## Saved data entries
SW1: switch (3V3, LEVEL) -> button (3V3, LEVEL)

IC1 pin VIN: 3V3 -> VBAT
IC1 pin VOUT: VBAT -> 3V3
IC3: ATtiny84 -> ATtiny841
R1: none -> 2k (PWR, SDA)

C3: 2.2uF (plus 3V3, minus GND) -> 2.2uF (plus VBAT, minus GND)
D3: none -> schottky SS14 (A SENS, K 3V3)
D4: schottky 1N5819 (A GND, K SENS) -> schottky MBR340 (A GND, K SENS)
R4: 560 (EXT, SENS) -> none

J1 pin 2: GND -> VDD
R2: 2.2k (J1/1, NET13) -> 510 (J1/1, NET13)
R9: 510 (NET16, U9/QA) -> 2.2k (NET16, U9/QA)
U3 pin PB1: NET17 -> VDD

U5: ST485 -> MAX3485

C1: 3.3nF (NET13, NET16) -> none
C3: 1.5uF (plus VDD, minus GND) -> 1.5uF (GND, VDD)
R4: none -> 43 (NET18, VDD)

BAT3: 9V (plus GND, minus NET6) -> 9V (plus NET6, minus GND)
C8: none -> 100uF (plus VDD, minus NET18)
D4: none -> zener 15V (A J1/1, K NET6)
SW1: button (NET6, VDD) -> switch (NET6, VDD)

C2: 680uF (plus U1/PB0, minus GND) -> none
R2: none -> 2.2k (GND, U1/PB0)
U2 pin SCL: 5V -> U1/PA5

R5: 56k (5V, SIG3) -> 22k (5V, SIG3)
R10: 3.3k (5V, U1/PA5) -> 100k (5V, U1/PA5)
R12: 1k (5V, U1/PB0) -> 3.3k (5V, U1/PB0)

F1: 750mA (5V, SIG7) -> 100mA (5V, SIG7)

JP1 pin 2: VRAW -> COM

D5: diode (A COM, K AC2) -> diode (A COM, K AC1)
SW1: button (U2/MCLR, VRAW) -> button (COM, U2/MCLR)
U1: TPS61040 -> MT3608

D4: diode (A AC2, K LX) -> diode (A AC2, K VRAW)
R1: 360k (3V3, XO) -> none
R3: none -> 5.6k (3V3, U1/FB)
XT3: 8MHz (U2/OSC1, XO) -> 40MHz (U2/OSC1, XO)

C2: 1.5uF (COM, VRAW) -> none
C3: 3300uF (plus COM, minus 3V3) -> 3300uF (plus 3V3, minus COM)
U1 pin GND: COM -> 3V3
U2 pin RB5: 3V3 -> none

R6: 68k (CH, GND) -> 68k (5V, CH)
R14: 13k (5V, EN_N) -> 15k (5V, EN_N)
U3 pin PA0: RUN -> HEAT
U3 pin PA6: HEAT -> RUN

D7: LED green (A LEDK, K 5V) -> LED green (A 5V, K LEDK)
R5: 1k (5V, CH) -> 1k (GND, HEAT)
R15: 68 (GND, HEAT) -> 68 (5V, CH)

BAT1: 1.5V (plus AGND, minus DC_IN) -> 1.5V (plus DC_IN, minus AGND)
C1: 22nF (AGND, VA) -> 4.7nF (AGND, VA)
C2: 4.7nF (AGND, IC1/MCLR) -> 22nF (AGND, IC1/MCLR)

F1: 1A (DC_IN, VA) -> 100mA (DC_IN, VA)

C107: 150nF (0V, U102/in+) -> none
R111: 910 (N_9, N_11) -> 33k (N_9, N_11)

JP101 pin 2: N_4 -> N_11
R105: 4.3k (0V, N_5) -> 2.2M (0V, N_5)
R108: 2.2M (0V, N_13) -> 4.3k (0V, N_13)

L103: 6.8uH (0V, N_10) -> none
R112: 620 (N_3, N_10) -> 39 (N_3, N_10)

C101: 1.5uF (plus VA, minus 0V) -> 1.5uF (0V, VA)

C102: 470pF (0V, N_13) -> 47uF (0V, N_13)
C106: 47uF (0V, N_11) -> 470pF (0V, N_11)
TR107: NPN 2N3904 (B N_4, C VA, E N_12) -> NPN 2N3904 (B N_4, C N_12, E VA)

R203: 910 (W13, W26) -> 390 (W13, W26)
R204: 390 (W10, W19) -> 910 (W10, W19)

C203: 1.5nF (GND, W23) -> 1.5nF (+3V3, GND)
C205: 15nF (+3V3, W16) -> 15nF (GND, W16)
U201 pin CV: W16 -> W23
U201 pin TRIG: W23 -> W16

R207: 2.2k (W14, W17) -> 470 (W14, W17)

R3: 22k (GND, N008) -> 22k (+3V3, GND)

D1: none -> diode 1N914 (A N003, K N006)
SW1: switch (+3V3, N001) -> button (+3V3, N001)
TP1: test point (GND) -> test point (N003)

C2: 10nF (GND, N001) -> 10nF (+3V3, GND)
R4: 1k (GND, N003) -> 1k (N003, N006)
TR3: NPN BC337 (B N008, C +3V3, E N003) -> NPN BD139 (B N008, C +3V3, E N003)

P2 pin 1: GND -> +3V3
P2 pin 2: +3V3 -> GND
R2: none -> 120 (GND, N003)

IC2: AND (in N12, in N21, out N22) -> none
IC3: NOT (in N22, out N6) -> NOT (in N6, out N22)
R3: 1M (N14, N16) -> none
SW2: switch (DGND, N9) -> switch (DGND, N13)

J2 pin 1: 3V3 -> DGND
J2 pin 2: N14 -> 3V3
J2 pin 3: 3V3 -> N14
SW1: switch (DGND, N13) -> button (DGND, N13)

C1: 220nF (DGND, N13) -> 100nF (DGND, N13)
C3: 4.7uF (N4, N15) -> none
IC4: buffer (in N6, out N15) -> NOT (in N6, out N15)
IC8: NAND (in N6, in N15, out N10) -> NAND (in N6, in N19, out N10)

## Task
Retype the entries exactly from the first line, stopping after the line with "U1: TPS61040 -> MT3608".

## Your response
SW1: switch (3V3, LEVEL) -> button (3V3, LEVEL)

IC1 pin VIN: 3V3 -> VBAT
IC1 pin VOUT: VBAT -> 3V3
IC3: ATtiny84 -> ATtiny841
R1: none -> 2k (PWR, SDA)

C3: 2.2uF (plus 3V3, minus GND) -> 2.2uF (plus VBAT, minus GND)
D3: none -> schottky SS14 (A SENS, K 3V3)
D4: schottky 1N5819 (A GND, K SENS) -> schottky MBR340 (A GND, K SENS)
R4: 560 (EXT, SENS) -> none

J1 pin 2: GND -> VDD
R2: 2.2k (J1/1, NET13) -> 510 (J1/1, NET13)
R9: 510 (NET16, U9/QA) -> 2.2k (NET16, U9/QA)
U3 pin PB1: NET17 -> VDD

U5: ST485 -> MAX3485

C1: 3.3nF (NET13, NET16) -> none
C3: 1.5uF (plus VDD, minus GND) -> 1.5uF (GND, VDD)
R4: none -> 43 (NET18, VDD)

BAT3: 9V (plus GND, minus NET6) -> 9V (plus NET6, minus GND)
C8: none -> 100uF (plus VDD, minus NET18)
D4: none -> zener 15V (A J1/1, K NET6)
SW1: button (NET6, VDD) -> switch (NET6, VDD)

C2: 680uF (plus U1/PB0, minus GND) -> none
R2: none -> 2.2k (GND, U1/PB0)
U2 pin SCL: 5V -> U1/PA5

R5: 56k (5V, SIG3) -> 22k (5V, SIG3)
R10: 3.3k (5V, U1/PA5) -> 100k (5V, U1/PA5)
R12: 1k (5V, U1/PB0) -> 3.3k (5V, U1/PB0)

F1: 750mA (5V, SIG7) -> 100mA (5V, SIG7)

JP1 pin 2: VRAW -> COM

D5: diode (A COM, K AC2) -> diode (A COM, K AC1)
SW1: button (U2/MCLR, VRAW) -> button (COM, U2/MCLR)
U1: TPS61040 -> MT3608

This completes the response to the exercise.